Copy the lines below exactly. No picture goes into the copy.

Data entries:
*** Begin section ***

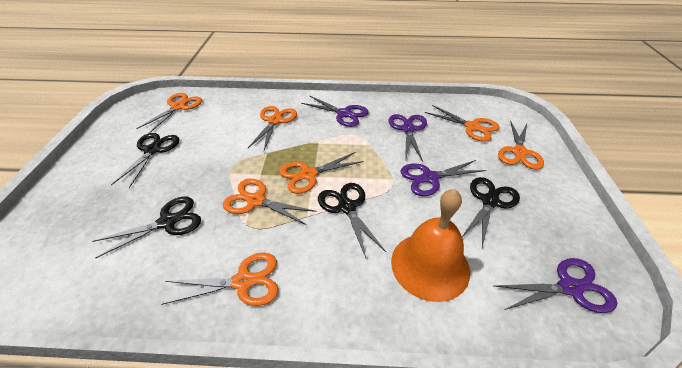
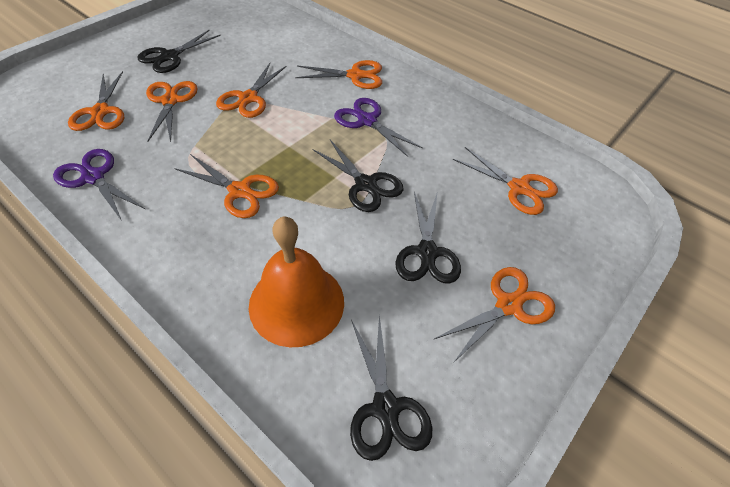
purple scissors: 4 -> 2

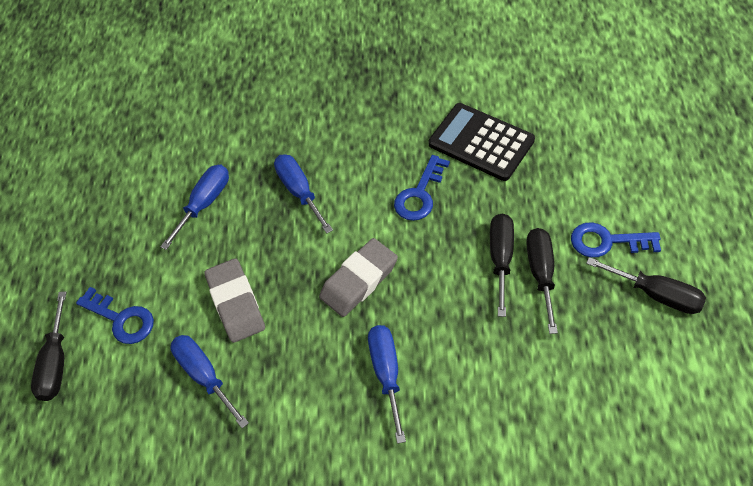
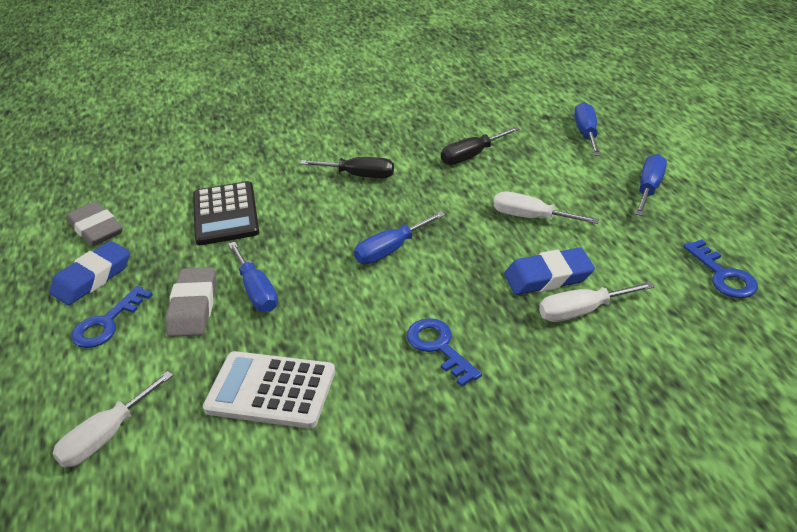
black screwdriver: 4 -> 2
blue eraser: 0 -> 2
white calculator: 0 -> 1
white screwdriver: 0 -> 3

*** End section ***

EXERCISE ANSWER:
purple scissors: 4 -> 2

black screwdriver: 4 -> 2
blue eraser: 0 -> 2
white calculator: 0 -> 1
white screwdriver: 0 -> 3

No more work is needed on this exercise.